Segment Start: SUPPLIED MATERIAL
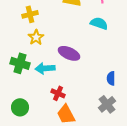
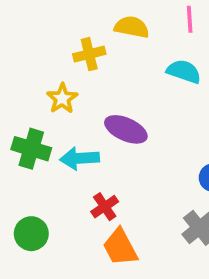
yellow cross: (30, 14) -> (89, 54), moved
red cross: (58, 93) -> (105, 207), turned 32

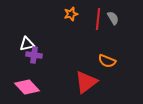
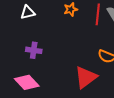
white triangle: (27, 44) -> (28, 12), moved

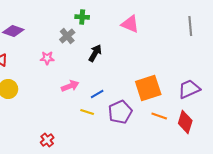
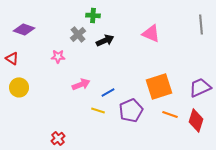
pink triangle: (130, 24) -> (151, 33), moved
black arrow: (95, 53) -> (105, 40), moved, turned 36

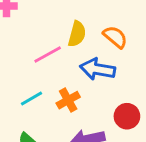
Segment End: SUPPLIED MATERIAL
Transcribe exactly the lines running from the line with "white triangle: (27, 44) -> (28, 12), moved" to the last line of the entries. Pictures stay out of the copy.

**RESPONSE BELOW**
white triangle: (27, 44) -> (28, 12), moved

pink triangle: (130, 24) -> (151, 33), moved
black arrow: (95, 53) -> (105, 40), moved, turned 36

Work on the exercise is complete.